→ GOAL OF THE EXERCISE
Word for word, restate every line from the one with "yellow flashlight: 0 -> 1" through the end of the records below, both included, and add nothing.
Content starts
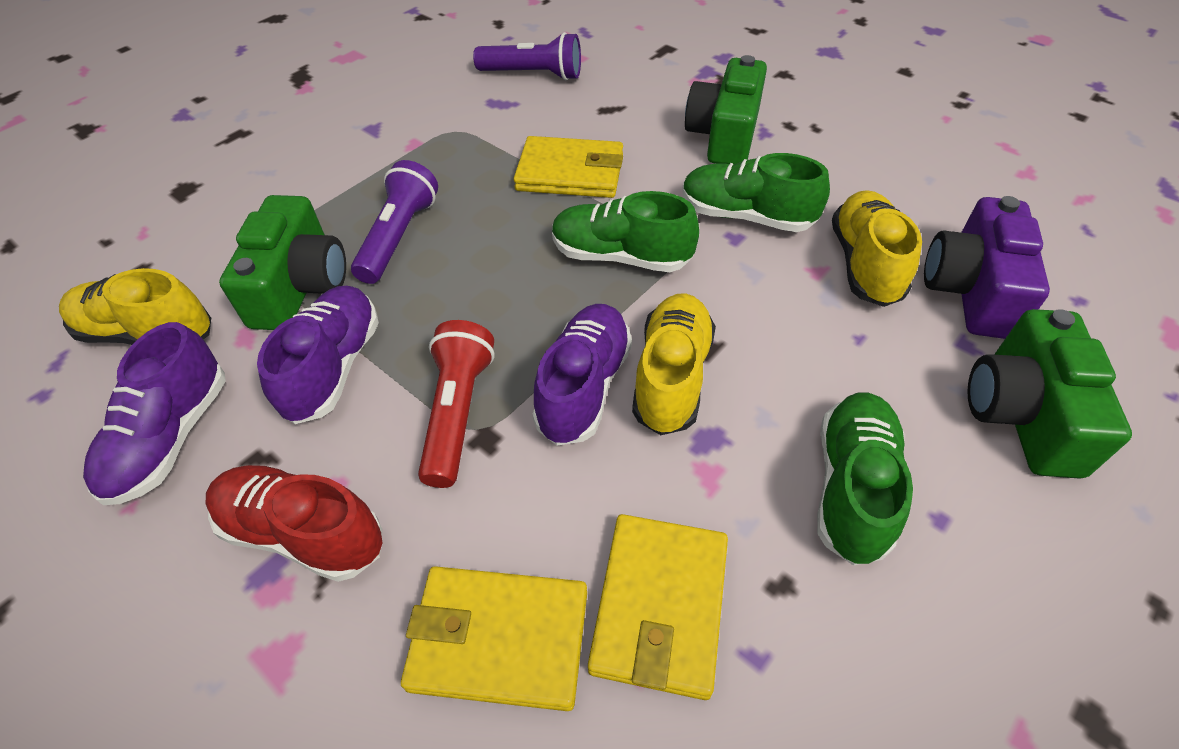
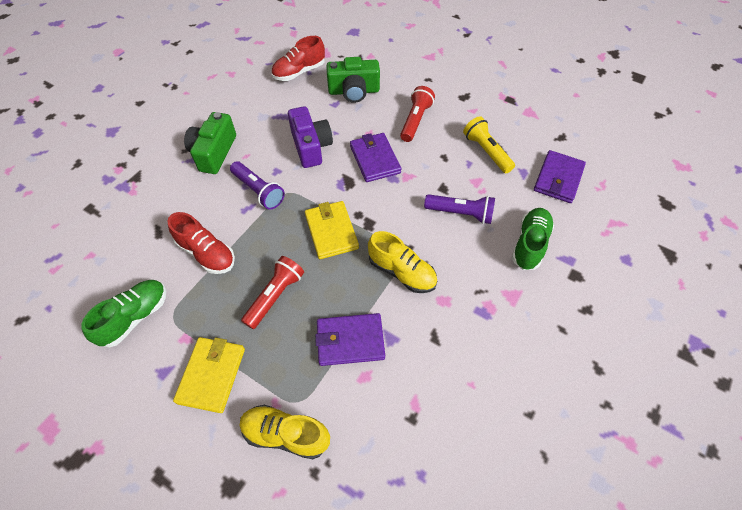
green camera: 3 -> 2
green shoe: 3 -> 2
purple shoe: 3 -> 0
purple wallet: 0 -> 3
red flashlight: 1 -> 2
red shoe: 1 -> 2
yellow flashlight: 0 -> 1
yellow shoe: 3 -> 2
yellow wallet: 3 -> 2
Content ends
→ RESPONSE FOR THIS EXERCISE
yellow flashlight: 0 -> 1
yellow shoe: 3 -> 2
yellow wallet: 3 -> 2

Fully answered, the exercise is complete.